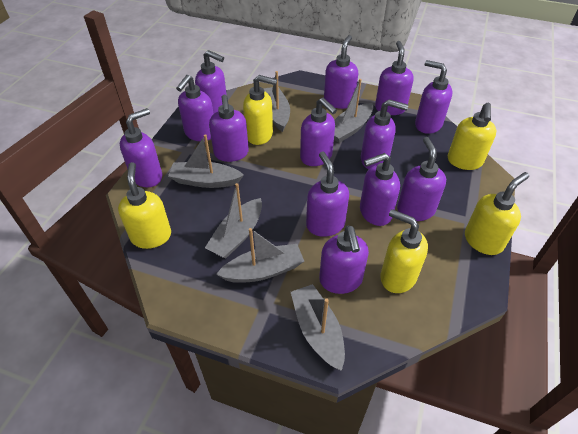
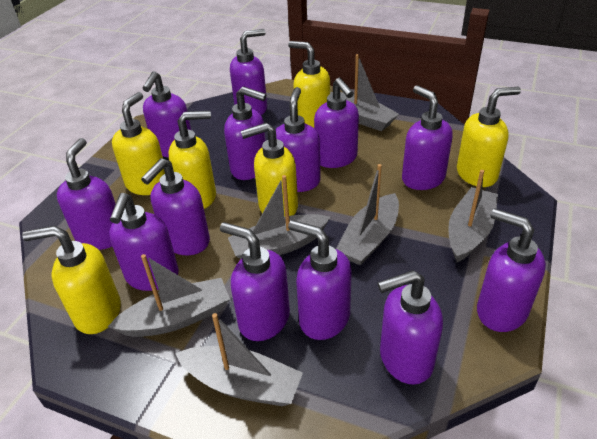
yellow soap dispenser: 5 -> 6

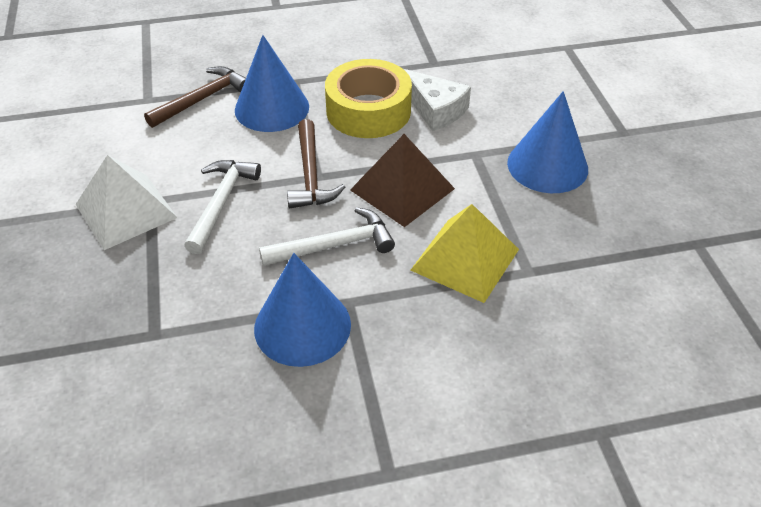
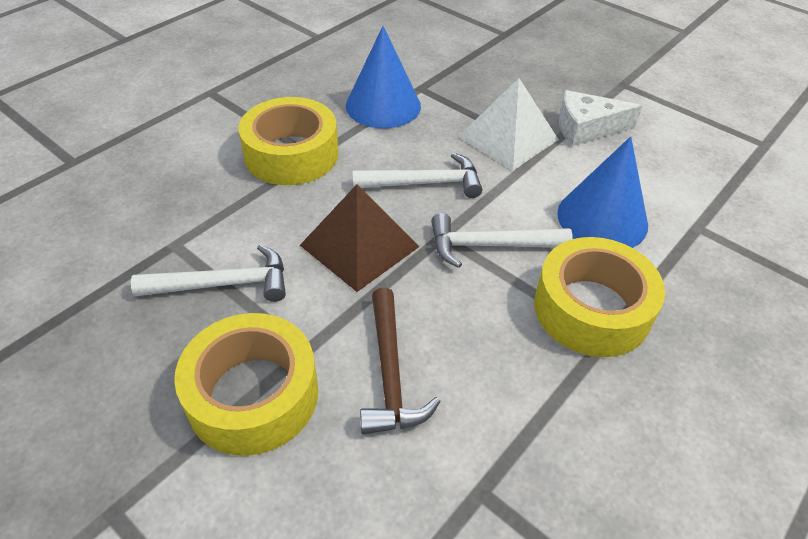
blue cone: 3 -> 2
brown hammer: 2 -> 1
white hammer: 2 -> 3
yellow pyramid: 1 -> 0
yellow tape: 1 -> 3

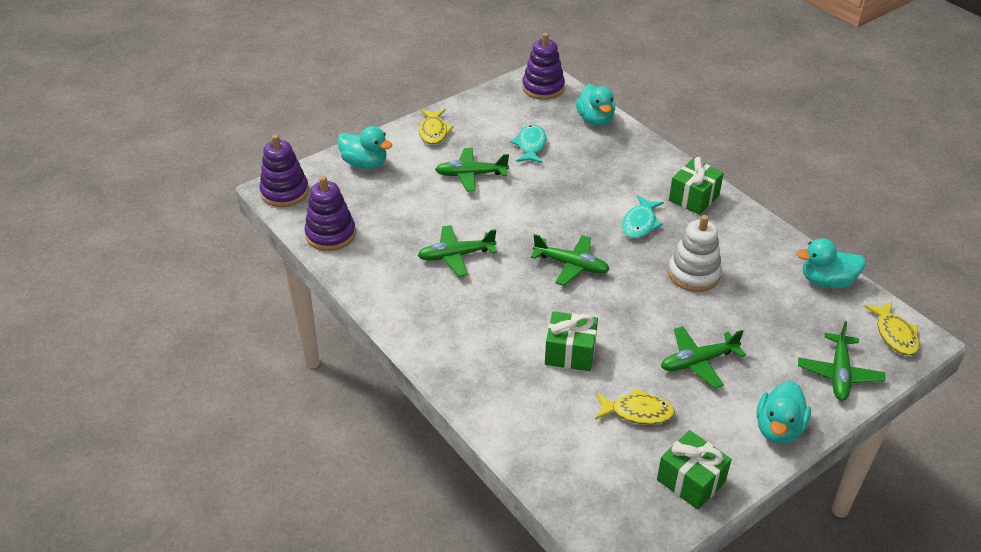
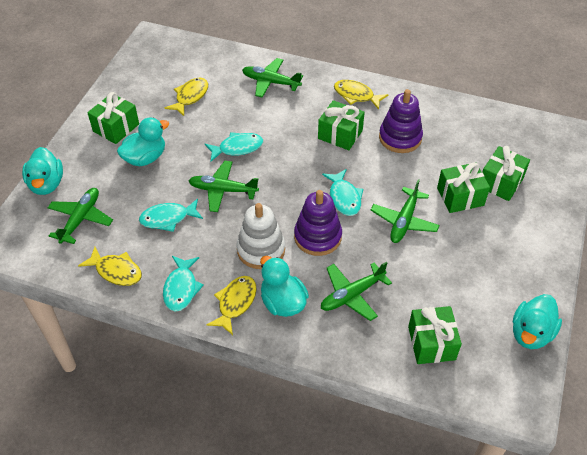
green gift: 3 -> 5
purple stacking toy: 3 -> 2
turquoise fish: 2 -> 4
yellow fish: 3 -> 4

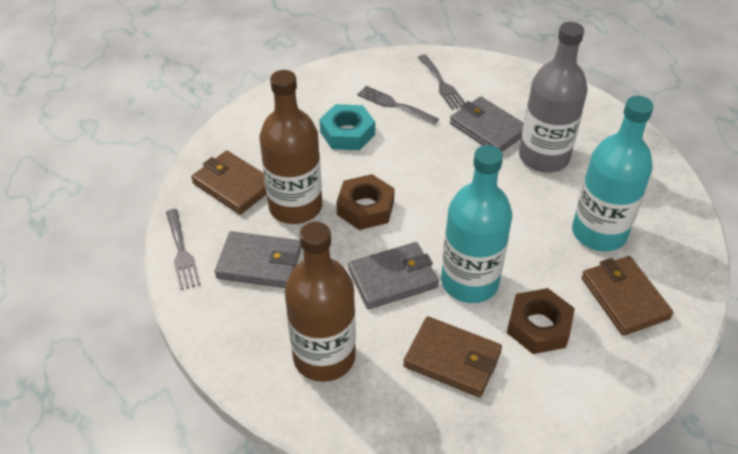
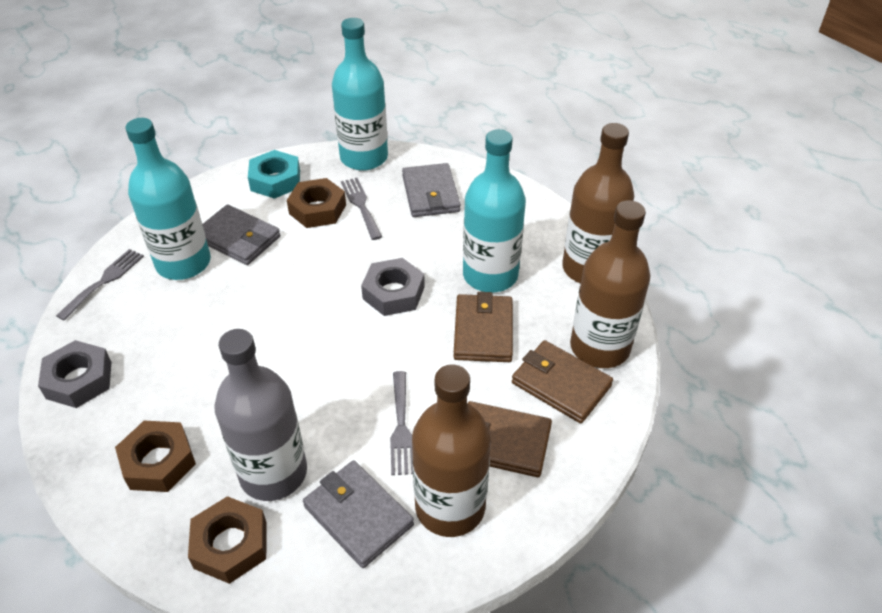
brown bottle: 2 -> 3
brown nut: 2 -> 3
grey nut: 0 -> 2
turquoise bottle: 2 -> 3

▸ **Task prompt**:
I would like the lines from the one with "purple stacking toy: 3 -> 2" through the last line of the data above retyped exactly, with pictures left out, please.

▸ **Result of the exercise**:
purple stacking toy: 3 -> 2
turquoise fish: 2 -> 4
yellow fish: 3 -> 4

brown bottle: 2 -> 3
brown nut: 2 -> 3
grey nut: 0 -> 2
turquoise bottle: 2 -> 3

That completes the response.